• [Your goal] Which lines below hold the word "diamond"? Copy all of them.

----------

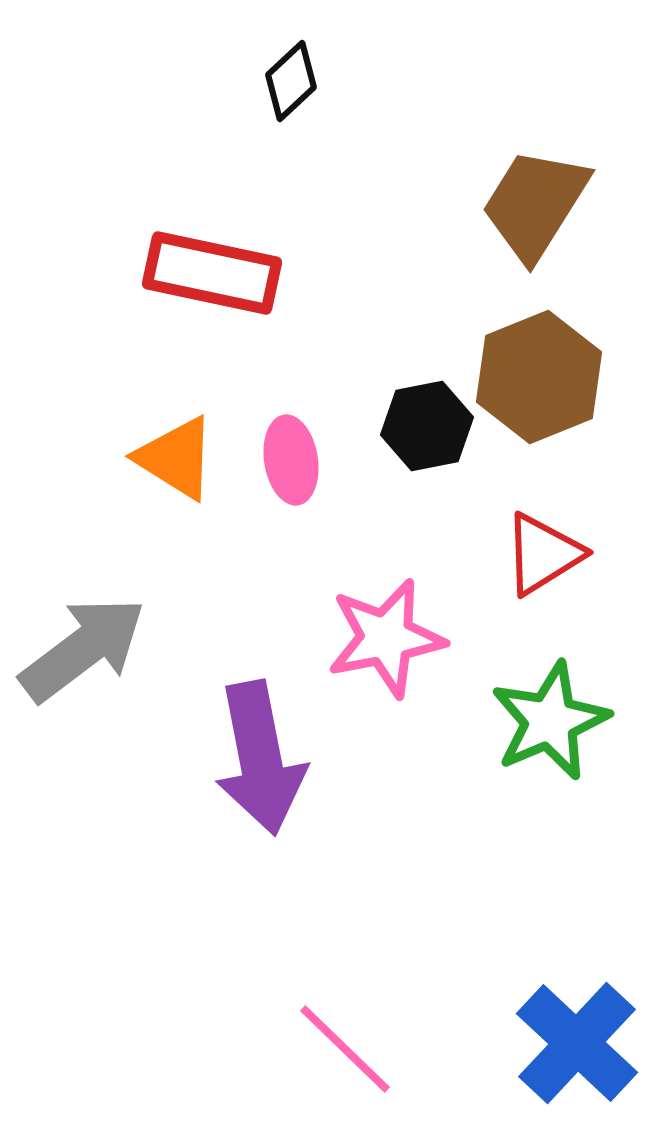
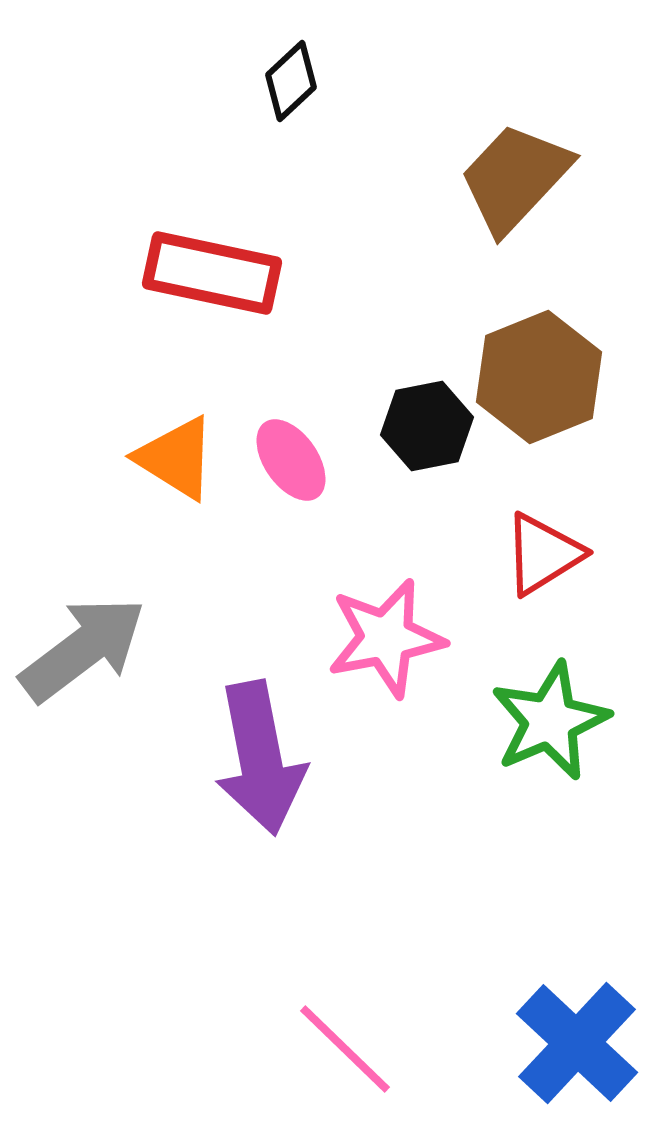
brown trapezoid: moved 20 px left, 26 px up; rotated 11 degrees clockwise
pink ellipse: rotated 26 degrees counterclockwise
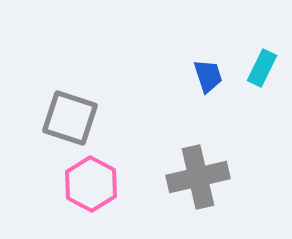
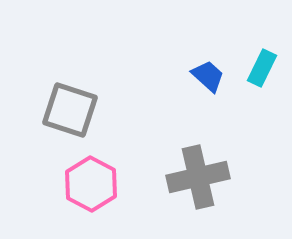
blue trapezoid: rotated 30 degrees counterclockwise
gray square: moved 8 px up
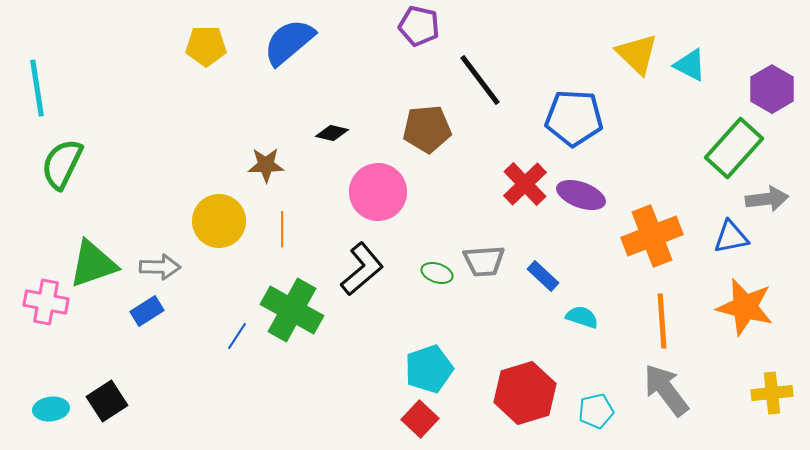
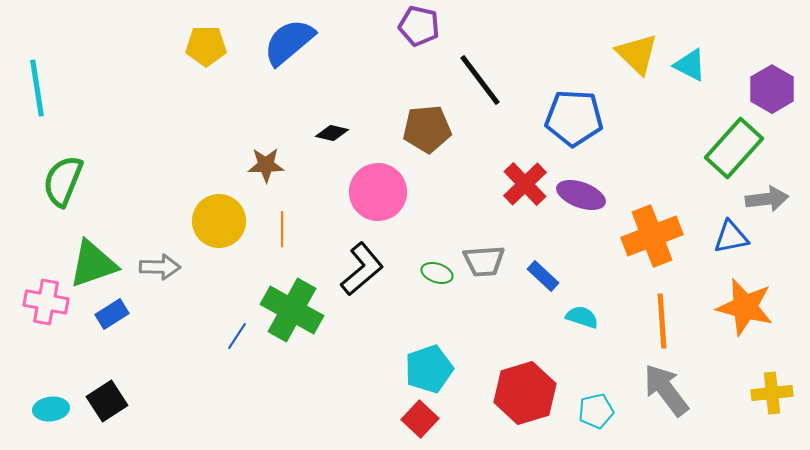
green semicircle at (62, 164): moved 1 px right, 17 px down; rotated 4 degrees counterclockwise
blue rectangle at (147, 311): moved 35 px left, 3 px down
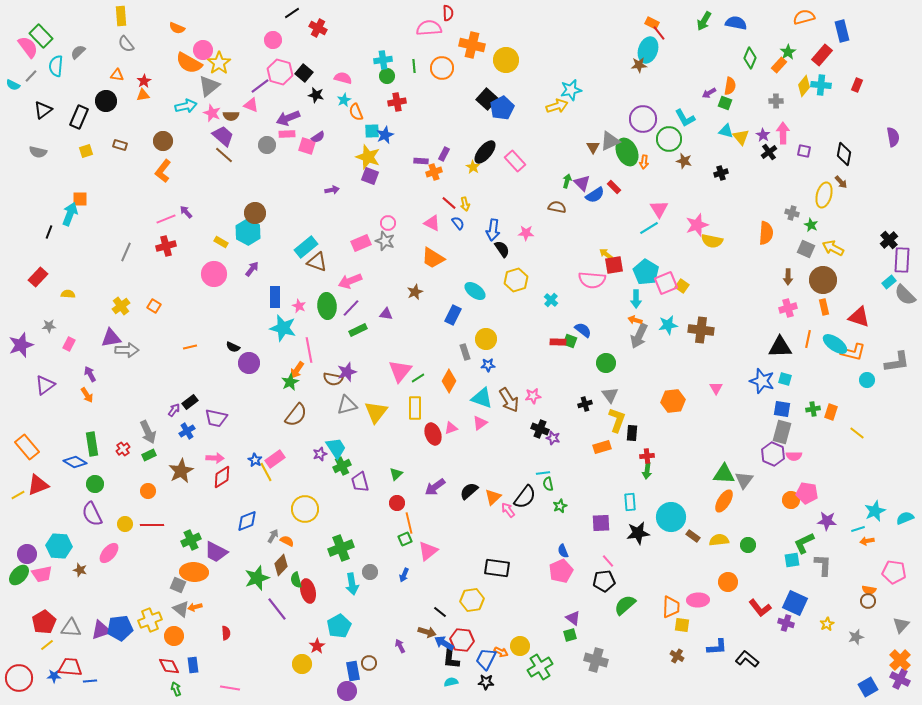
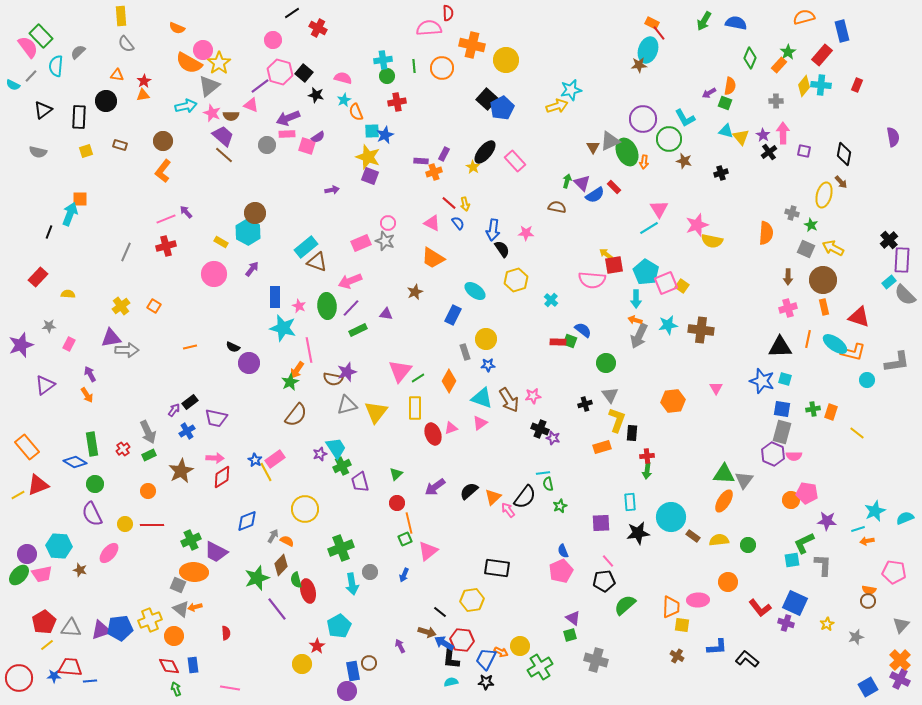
black rectangle at (79, 117): rotated 20 degrees counterclockwise
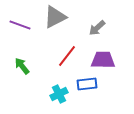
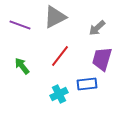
red line: moved 7 px left
purple trapezoid: moved 1 px left, 1 px up; rotated 75 degrees counterclockwise
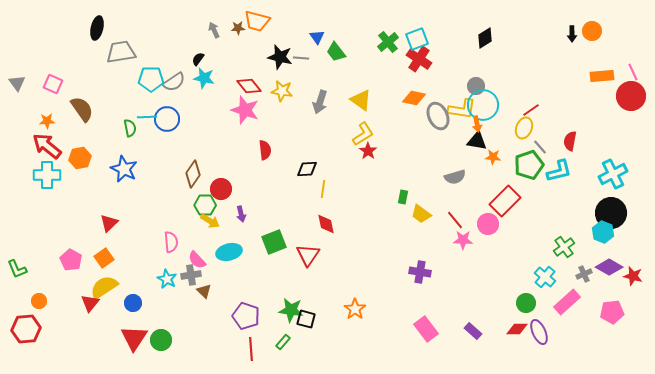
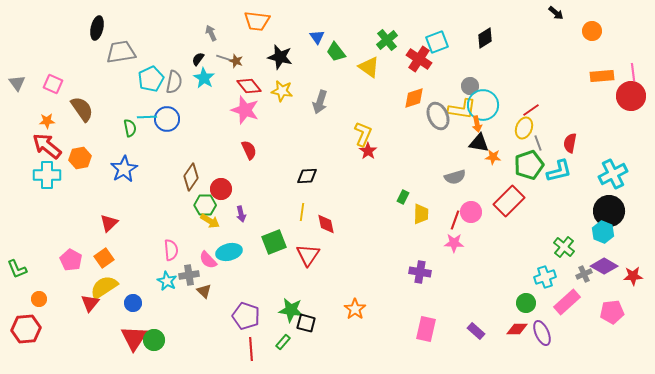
orange trapezoid at (257, 21): rotated 8 degrees counterclockwise
brown star at (238, 28): moved 2 px left, 33 px down; rotated 24 degrees clockwise
gray arrow at (214, 30): moved 3 px left, 3 px down
black arrow at (572, 34): moved 16 px left, 21 px up; rotated 49 degrees counterclockwise
cyan square at (417, 39): moved 20 px right, 3 px down
green cross at (388, 42): moved 1 px left, 2 px up
gray line at (301, 58): moved 77 px left; rotated 14 degrees clockwise
pink line at (633, 72): rotated 18 degrees clockwise
cyan star at (204, 78): rotated 20 degrees clockwise
cyan pentagon at (151, 79): rotated 25 degrees counterclockwise
gray semicircle at (174, 82): rotated 45 degrees counterclockwise
gray circle at (476, 86): moved 6 px left
orange diamond at (414, 98): rotated 30 degrees counterclockwise
yellow triangle at (361, 100): moved 8 px right, 33 px up
yellow L-shape at (363, 134): rotated 35 degrees counterclockwise
black triangle at (477, 141): moved 2 px right, 2 px down
red semicircle at (570, 141): moved 2 px down
gray line at (540, 147): moved 2 px left, 4 px up; rotated 21 degrees clockwise
red semicircle at (265, 150): moved 16 px left; rotated 18 degrees counterclockwise
blue star at (124, 169): rotated 16 degrees clockwise
black diamond at (307, 169): moved 7 px down
brown diamond at (193, 174): moved 2 px left, 3 px down
yellow line at (323, 189): moved 21 px left, 23 px down
green rectangle at (403, 197): rotated 16 degrees clockwise
red rectangle at (505, 201): moved 4 px right
black circle at (611, 213): moved 2 px left, 2 px up
yellow trapezoid at (421, 214): rotated 125 degrees counterclockwise
red line at (455, 220): rotated 60 degrees clockwise
pink circle at (488, 224): moved 17 px left, 12 px up
pink star at (463, 240): moved 9 px left, 3 px down
pink semicircle at (171, 242): moved 8 px down
green cross at (564, 247): rotated 15 degrees counterclockwise
pink semicircle at (197, 260): moved 11 px right
purple diamond at (609, 267): moved 5 px left, 1 px up
gray cross at (191, 275): moved 2 px left
red star at (633, 276): rotated 18 degrees counterclockwise
cyan cross at (545, 277): rotated 30 degrees clockwise
cyan star at (167, 279): moved 2 px down
orange circle at (39, 301): moved 2 px up
black square at (306, 319): moved 4 px down
pink rectangle at (426, 329): rotated 50 degrees clockwise
purple rectangle at (473, 331): moved 3 px right
purple ellipse at (539, 332): moved 3 px right, 1 px down
green circle at (161, 340): moved 7 px left
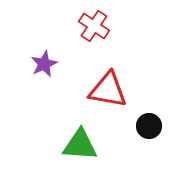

----------

• [Result of this exercise]
orange diamond at (414, 98): rotated 30 degrees counterclockwise
black diamond at (307, 169): moved 7 px down
brown diamond at (193, 174): moved 2 px left, 3 px down
purple diamond at (609, 267): moved 5 px left, 1 px up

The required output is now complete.